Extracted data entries
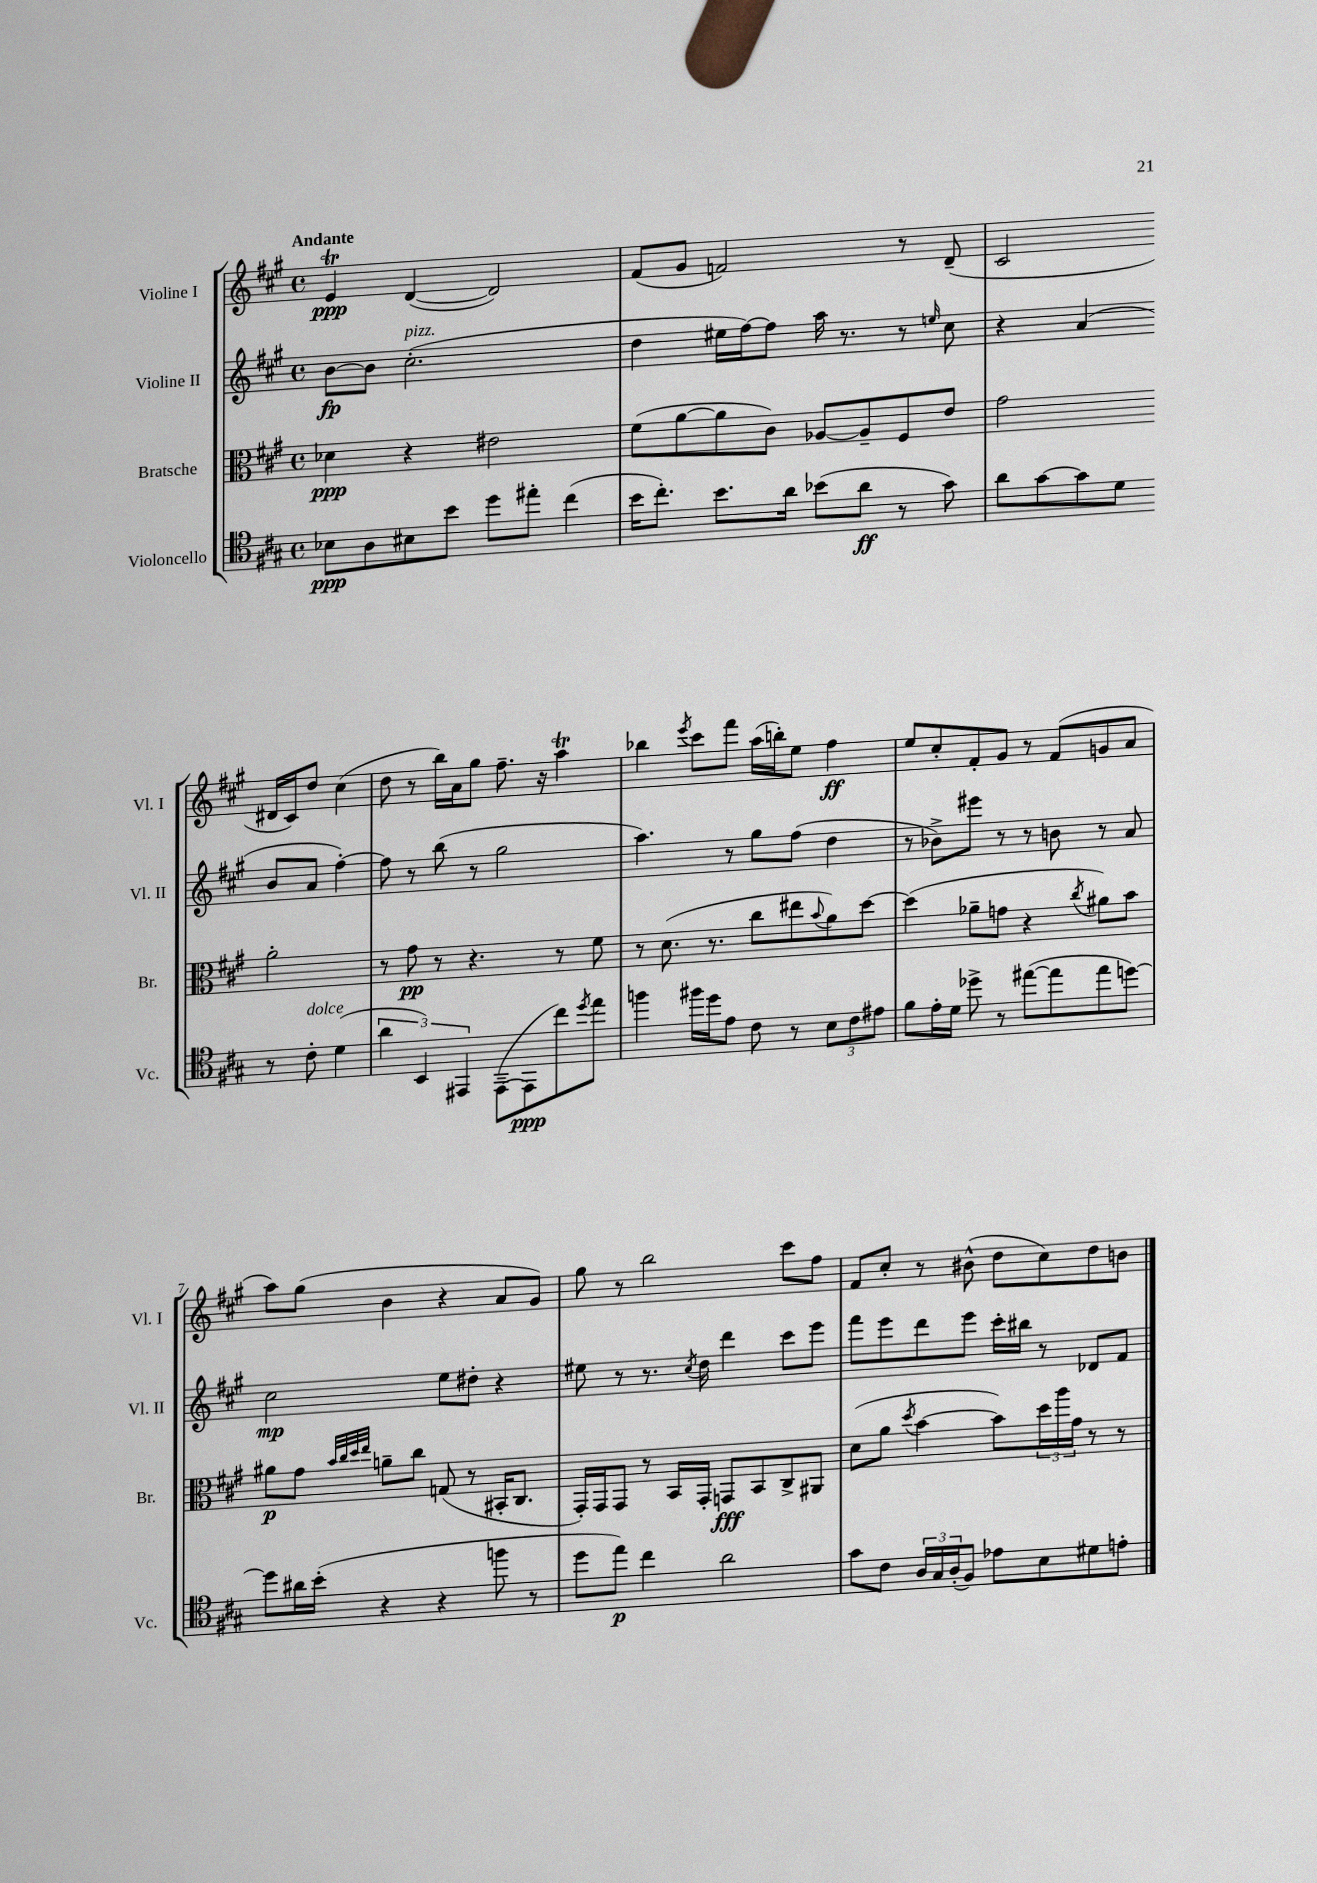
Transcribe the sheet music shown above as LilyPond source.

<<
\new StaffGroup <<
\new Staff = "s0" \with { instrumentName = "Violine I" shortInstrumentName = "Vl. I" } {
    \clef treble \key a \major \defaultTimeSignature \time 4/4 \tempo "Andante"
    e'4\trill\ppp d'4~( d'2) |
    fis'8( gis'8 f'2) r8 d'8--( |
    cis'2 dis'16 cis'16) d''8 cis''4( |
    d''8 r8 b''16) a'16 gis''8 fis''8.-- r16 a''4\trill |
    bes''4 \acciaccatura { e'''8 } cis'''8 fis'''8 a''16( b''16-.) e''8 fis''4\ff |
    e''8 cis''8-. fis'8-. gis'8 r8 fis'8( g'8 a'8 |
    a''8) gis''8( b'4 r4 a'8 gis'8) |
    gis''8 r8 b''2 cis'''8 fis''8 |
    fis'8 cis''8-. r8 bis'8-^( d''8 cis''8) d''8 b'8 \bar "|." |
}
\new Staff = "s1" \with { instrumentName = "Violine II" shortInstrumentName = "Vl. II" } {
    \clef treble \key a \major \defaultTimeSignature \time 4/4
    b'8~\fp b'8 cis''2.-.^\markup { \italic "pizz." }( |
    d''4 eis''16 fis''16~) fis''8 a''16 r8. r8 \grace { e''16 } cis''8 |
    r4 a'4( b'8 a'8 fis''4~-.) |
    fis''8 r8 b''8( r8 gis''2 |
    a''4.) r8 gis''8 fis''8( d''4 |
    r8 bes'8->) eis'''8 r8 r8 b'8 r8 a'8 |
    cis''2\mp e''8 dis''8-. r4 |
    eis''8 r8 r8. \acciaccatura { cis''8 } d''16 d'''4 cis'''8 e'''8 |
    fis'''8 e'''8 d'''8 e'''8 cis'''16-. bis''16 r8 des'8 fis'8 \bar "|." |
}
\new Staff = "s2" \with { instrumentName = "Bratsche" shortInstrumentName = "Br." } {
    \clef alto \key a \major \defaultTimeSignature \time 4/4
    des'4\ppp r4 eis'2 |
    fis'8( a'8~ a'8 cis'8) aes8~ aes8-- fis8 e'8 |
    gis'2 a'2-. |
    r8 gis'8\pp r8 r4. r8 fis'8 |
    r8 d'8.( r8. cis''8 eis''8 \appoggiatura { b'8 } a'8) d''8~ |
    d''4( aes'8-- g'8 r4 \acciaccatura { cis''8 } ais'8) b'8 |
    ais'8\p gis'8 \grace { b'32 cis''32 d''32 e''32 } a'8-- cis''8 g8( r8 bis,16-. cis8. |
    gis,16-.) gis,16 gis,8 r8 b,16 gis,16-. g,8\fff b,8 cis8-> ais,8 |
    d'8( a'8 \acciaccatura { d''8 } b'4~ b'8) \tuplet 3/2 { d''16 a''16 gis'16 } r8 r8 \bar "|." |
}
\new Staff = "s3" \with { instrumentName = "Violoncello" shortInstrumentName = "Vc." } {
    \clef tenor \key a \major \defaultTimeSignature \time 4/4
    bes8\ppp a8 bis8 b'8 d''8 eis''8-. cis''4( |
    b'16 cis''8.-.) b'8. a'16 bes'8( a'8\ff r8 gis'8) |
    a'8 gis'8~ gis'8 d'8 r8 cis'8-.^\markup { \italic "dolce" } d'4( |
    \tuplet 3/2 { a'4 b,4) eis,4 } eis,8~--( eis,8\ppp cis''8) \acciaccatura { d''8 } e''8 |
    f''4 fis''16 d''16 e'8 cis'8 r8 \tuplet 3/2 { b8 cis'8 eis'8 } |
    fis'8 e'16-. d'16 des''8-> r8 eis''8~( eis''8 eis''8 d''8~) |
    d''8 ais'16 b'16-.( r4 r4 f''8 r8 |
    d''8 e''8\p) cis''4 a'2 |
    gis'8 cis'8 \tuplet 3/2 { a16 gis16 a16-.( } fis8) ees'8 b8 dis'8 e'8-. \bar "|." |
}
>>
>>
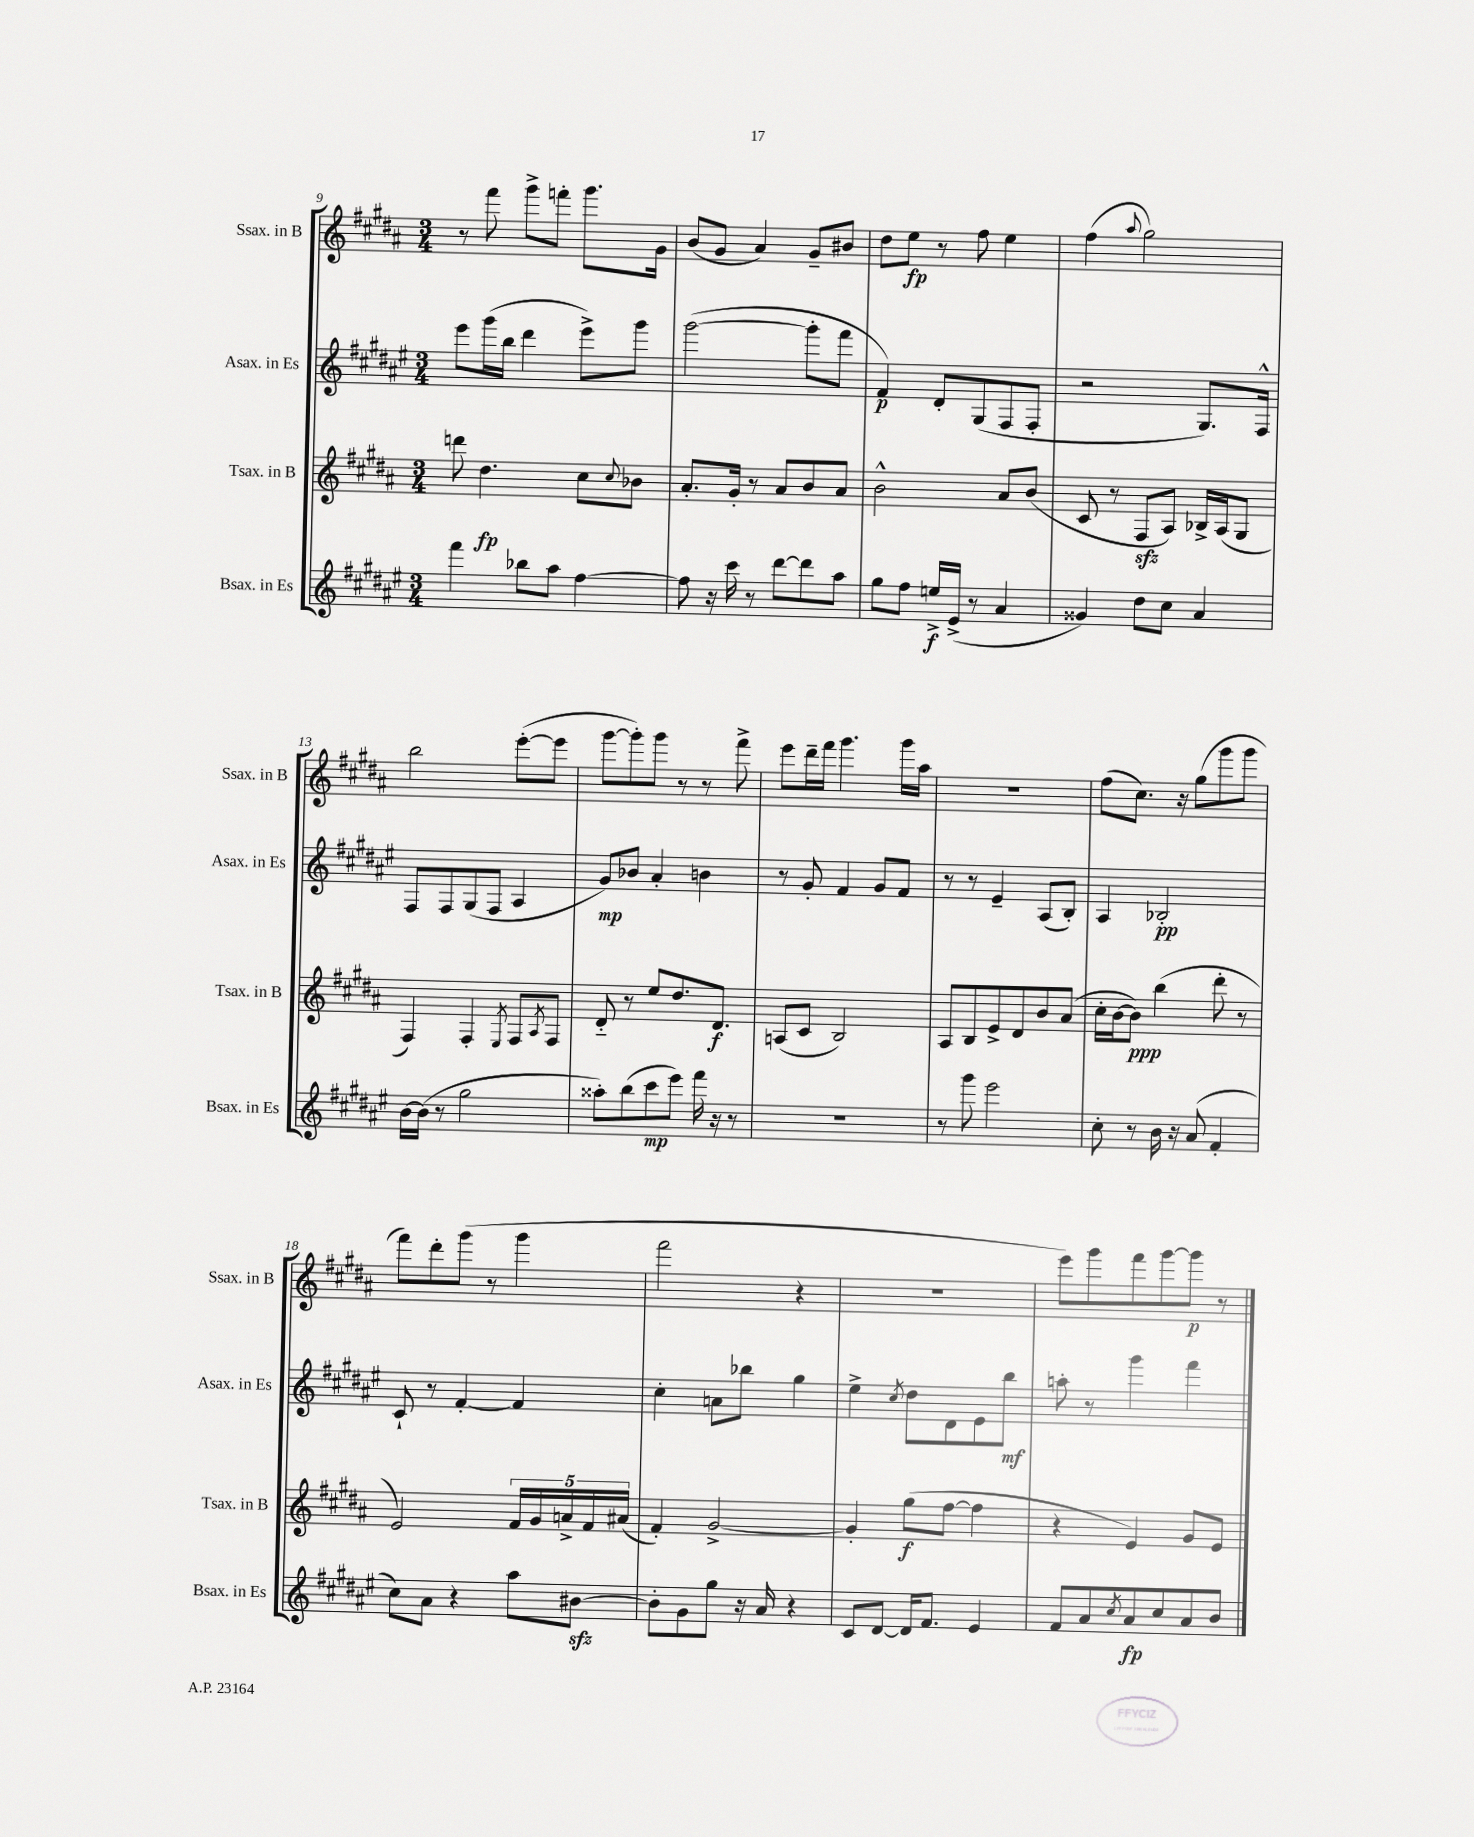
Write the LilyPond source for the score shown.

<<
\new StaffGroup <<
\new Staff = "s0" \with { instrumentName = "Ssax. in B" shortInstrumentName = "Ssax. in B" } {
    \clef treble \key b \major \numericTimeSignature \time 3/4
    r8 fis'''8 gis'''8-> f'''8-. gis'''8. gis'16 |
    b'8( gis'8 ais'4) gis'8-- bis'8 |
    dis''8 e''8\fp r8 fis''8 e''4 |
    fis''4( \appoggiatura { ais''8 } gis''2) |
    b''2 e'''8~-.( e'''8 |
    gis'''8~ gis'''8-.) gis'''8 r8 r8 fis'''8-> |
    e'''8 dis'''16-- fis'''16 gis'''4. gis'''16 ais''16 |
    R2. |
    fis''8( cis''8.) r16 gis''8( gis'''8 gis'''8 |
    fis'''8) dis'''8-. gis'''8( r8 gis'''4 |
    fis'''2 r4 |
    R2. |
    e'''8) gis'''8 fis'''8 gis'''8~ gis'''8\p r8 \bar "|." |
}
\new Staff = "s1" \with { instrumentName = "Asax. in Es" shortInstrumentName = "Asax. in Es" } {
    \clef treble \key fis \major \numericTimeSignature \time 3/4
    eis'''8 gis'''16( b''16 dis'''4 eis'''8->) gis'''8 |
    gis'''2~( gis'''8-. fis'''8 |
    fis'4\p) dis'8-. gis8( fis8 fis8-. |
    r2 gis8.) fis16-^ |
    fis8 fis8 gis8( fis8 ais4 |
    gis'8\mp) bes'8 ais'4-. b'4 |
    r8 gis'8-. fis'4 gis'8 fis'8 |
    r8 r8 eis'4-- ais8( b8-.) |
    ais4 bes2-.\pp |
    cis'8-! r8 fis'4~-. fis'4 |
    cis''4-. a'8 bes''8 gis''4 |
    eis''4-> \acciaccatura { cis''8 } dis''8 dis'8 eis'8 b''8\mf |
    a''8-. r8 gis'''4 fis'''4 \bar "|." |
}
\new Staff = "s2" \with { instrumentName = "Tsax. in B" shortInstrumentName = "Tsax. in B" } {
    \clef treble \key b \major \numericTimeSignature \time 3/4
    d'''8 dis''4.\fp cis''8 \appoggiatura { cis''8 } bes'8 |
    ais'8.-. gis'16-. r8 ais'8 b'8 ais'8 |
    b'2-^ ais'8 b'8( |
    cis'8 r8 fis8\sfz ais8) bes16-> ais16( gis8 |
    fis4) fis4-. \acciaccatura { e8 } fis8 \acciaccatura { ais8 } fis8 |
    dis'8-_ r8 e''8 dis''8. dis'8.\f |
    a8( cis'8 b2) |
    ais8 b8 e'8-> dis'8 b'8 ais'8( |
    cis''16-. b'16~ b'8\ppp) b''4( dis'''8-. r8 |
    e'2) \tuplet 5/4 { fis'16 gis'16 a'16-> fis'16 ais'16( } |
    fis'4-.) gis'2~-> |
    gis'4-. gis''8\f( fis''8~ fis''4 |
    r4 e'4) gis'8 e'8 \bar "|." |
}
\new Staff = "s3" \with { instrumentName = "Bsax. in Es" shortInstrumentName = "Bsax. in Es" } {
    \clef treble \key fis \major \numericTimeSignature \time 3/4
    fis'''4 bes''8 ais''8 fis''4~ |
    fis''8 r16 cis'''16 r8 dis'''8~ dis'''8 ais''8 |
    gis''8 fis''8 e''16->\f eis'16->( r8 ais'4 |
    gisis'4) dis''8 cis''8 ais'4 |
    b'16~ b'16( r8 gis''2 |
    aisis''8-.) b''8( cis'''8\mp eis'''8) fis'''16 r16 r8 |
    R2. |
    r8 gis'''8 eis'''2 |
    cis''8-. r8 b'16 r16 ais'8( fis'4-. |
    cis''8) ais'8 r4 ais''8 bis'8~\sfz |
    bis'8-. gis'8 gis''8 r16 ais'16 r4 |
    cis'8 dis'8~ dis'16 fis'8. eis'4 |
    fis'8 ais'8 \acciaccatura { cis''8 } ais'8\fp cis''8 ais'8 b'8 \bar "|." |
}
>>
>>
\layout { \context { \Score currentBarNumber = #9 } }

## What you will do:
Pick out each line above that contains the string "instrumentName", and copy those lines in full.

## Task output:
\new Staff = "s0" \with { instrumentName = "Violine I" shortInstrumentName = "Vl. I" } {
\new Staff = "s1" \with { instrumentName = "Violine II" shortInstrumentName = "Vl. II" } {
\new Staff = "s2" \with { instrumentName = "Bratsche" shortInstrumentName = "Br." } {
\new Staff = "s3" \with { instrumentName = "Violoncello" shortInstrumentName = "Vc." } {
\new Staff = "s0" \with { instrumentName = "Ssax. in B" shortInstrumentName = "Ssax. in B" } {
\new Staff = "s1" \with { instrumentName = "Asax. in Es" shortInstrumentName = "Asax. in Es" } {
\new Staff = "s2" \with { instrumentName = "Tsax. in B" shortInstrumentName = "Tsax. in B" } {
\new Staff = "s3" \with { instrumentName = "Bsax. in Es" shortInstrumentName = "Bsax. in Es" } {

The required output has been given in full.